- SET TASK -
Go through the listing and copy every line word for word.

(begin)

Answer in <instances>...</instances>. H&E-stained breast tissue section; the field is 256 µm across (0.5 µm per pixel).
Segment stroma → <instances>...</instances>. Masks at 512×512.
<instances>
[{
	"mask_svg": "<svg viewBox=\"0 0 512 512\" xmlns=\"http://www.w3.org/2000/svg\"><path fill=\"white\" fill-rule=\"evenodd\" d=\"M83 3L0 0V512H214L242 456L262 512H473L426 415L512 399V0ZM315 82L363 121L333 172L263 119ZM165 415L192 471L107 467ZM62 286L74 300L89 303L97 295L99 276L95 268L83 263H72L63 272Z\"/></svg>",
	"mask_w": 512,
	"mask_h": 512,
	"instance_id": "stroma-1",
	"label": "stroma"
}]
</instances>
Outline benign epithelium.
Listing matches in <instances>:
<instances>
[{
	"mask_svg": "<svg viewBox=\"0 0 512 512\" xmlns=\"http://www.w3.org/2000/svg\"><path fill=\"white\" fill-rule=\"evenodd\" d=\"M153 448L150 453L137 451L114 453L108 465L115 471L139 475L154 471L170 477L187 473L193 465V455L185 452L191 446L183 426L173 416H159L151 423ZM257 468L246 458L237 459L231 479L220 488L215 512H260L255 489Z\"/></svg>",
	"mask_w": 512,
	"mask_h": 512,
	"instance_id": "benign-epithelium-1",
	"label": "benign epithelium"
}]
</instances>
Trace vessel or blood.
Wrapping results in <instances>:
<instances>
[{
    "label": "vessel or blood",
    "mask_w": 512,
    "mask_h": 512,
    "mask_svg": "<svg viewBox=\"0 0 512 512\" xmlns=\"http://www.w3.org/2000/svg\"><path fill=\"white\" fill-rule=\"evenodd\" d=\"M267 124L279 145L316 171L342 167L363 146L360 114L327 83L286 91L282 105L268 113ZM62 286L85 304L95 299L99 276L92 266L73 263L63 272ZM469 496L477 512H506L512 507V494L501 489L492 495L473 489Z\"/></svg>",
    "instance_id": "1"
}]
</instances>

(end)

- FULL ANSWER -
Answer in <instances>...</instances>. H&E-stained breast tissue section; the field is 256 µm across (0.5 µm per pixel).
Segment stroma → <instances>...</instances>. Masks at 512×512.
<instances>
[{
	"mask_svg": "<svg viewBox=\"0 0 512 512\" xmlns=\"http://www.w3.org/2000/svg\"><path fill=\"white\" fill-rule=\"evenodd\" d=\"M83 3L0 0V512H214L242 456L262 512H473L426 415L512 399V0ZM315 82L363 121L333 172L263 119ZM165 415L192 471L107 467ZM62 286L74 300L89 303L97 295L99 276L95 268L83 263H72L63 272Z\"/></svg>",
	"mask_w": 512,
	"mask_h": 512,
	"instance_id": "stroma-1",
	"label": "stroma"
}]
</instances>
Outline benign epithelium.
Listing matches in <instances>:
<instances>
[{
	"mask_svg": "<svg viewBox=\"0 0 512 512\" xmlns=\"http://www.w3.org/2000/svg\"><path fill=\"white\" fill-rule=\"evenodd\" d=\"M153 448L150 453L137 451L114 453L108 465L115 471L139 475L154 471L170 477L187 473L193 465V455L185 452L191 446L183 426L173 416H159L151 423ZM257 468L246 458L237 459L231 479L220 488L215 512H260L255 489Z\"/></svg>",
	"mask_w": 512,
	"mask_h": 512,
	"instance_id": "benign-epithelium-1",
	"label": "benign epithelium"
}]
</instances>
Trace vessel or blood.
Wrapping results in <instances>:
<instances>
[{
    "label": "vessel or blood",
    "mask_w": 512,
    "mask_h": 512,
    "mask_svg": "<svg viewBox=\"0 0 512 512\" xmlns=\"http://www.w3.org/2000/svg\"><path fill=\"white\" fill-rule=\"evenodd\" d=\"M267 124L279 145L316 171L342 167L363 146L360 114L327 83L286 91L282 105L268 113ZM62 286L85 304L95 299L99 276L92 266L73 263L63 272ZM469 496L477 512H506L512 507V494L501 489L492 495L473 489Z\"/></svg>",
    "instance_id": "1"
}]
</instances>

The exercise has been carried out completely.